### What the task requires
Below are the records; give again exactly the lines from the one containing "blue notebook: 3 -> 0" through the one containing "yellow rocket: 4 -> 3", leaving out pictures.

### Supplied material

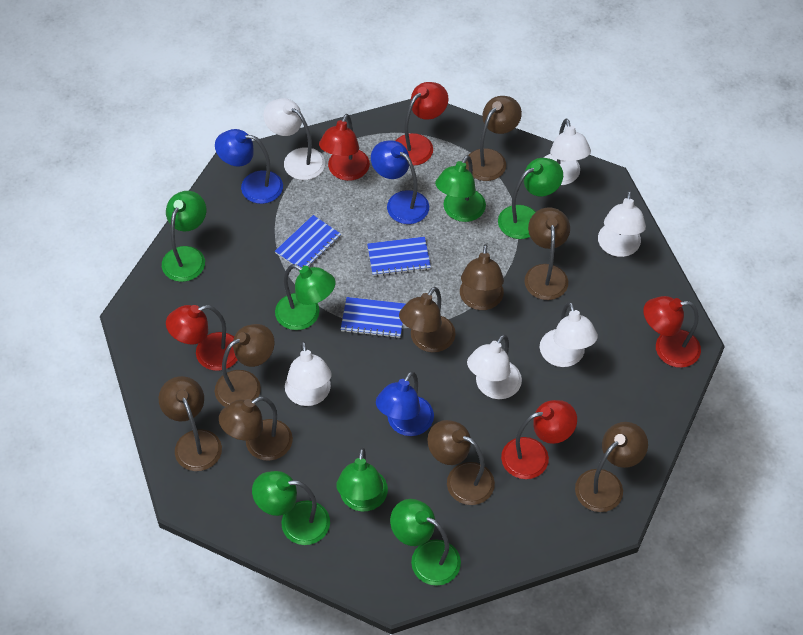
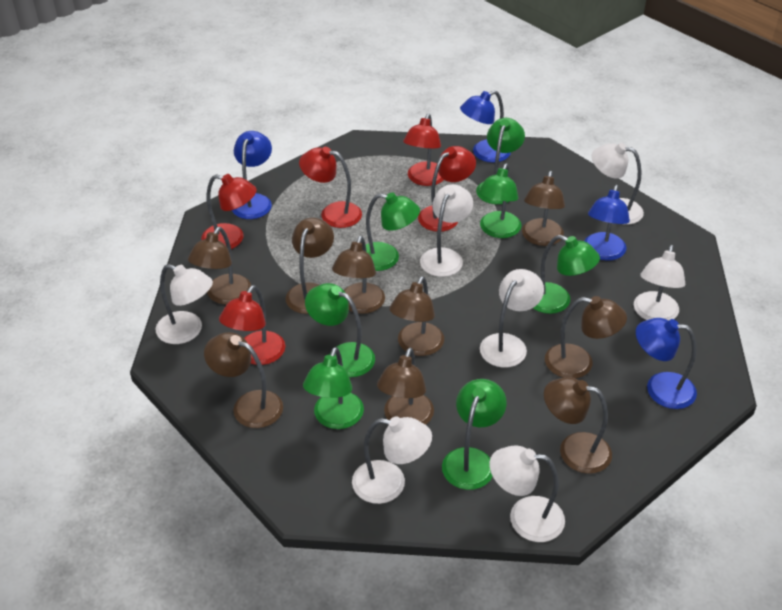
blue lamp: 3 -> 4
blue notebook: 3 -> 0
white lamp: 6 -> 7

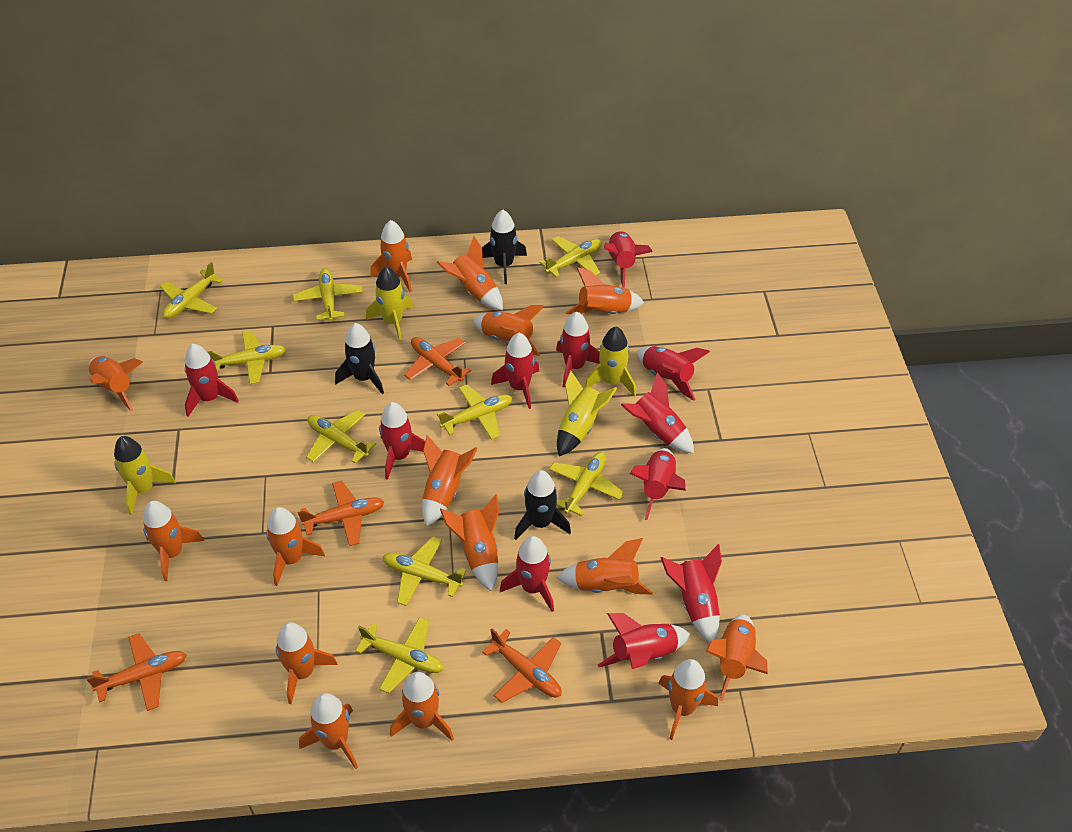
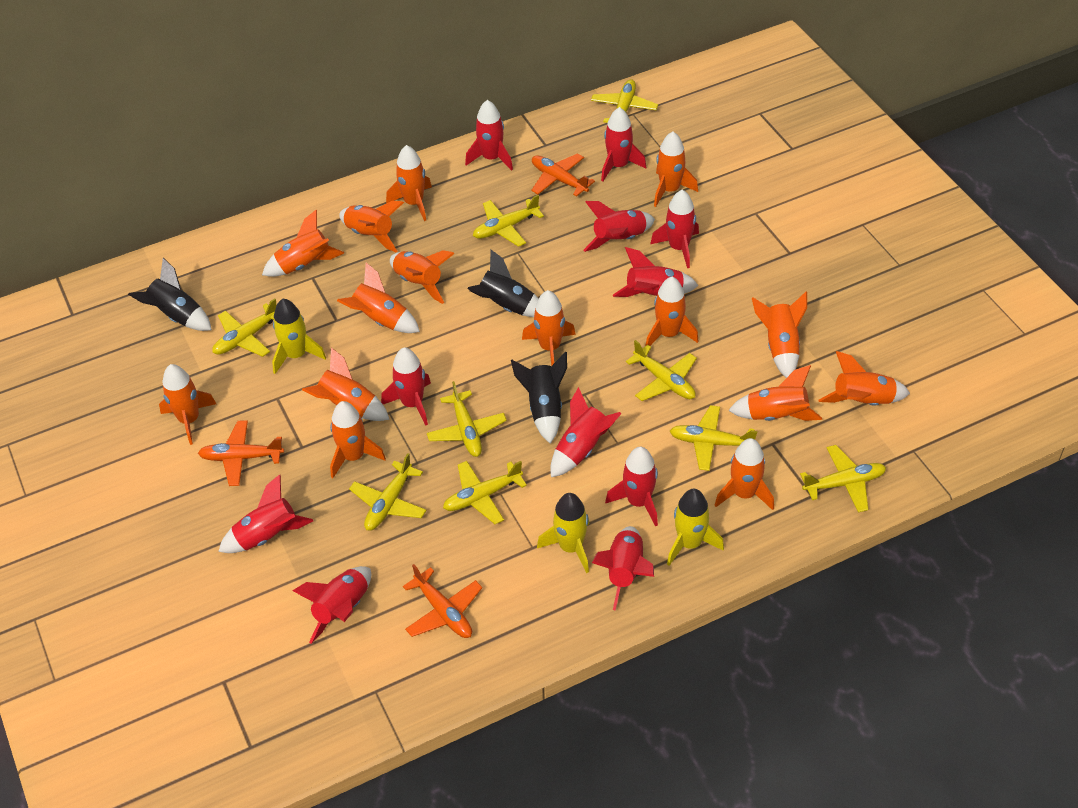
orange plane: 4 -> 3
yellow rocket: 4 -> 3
...
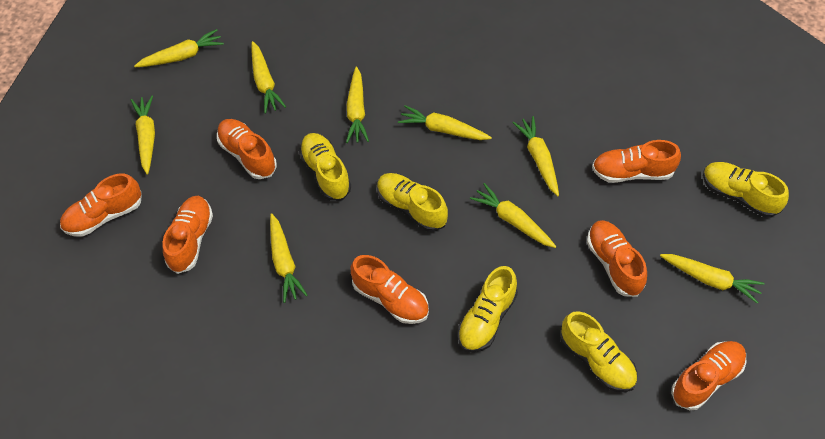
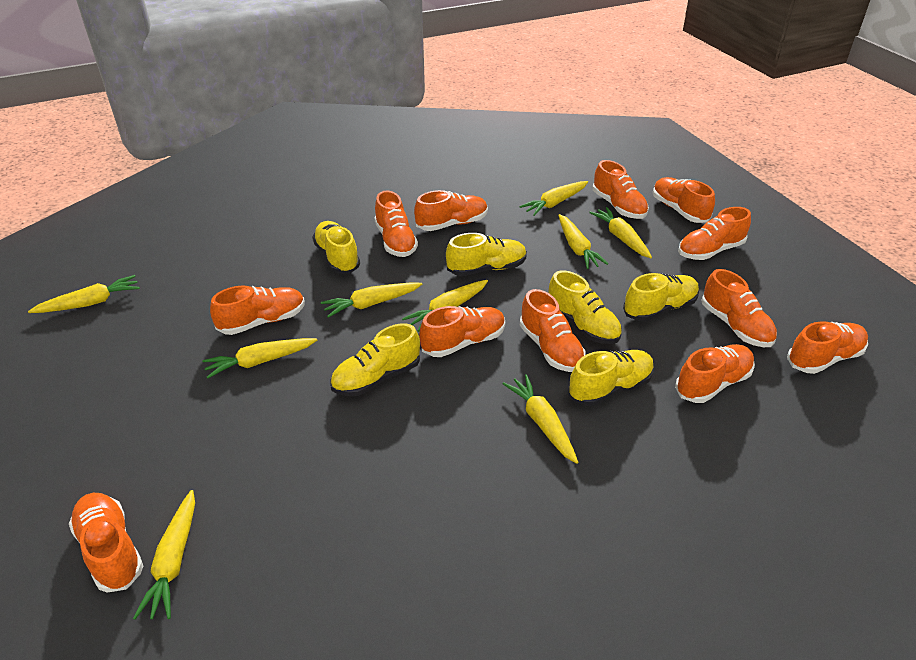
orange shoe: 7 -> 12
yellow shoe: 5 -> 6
---
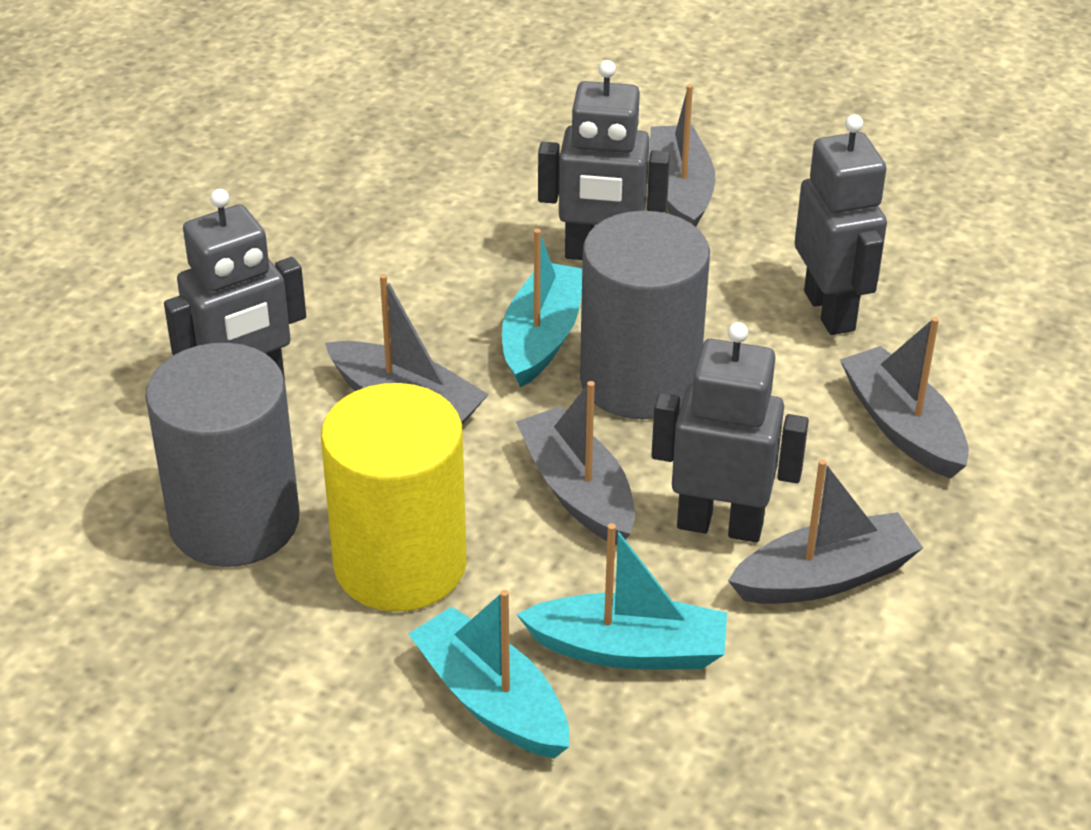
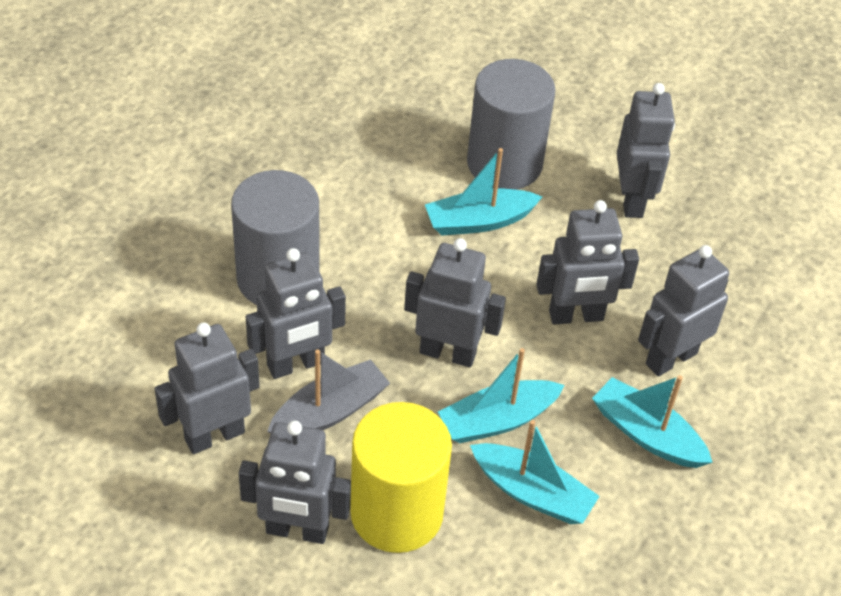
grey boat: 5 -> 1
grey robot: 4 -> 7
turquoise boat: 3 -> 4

### Response
blue notebook: 3 -> 0
white lamp: 6 -> 7

orange plane: 4 -> 3
yellow rocket: 4 -> 3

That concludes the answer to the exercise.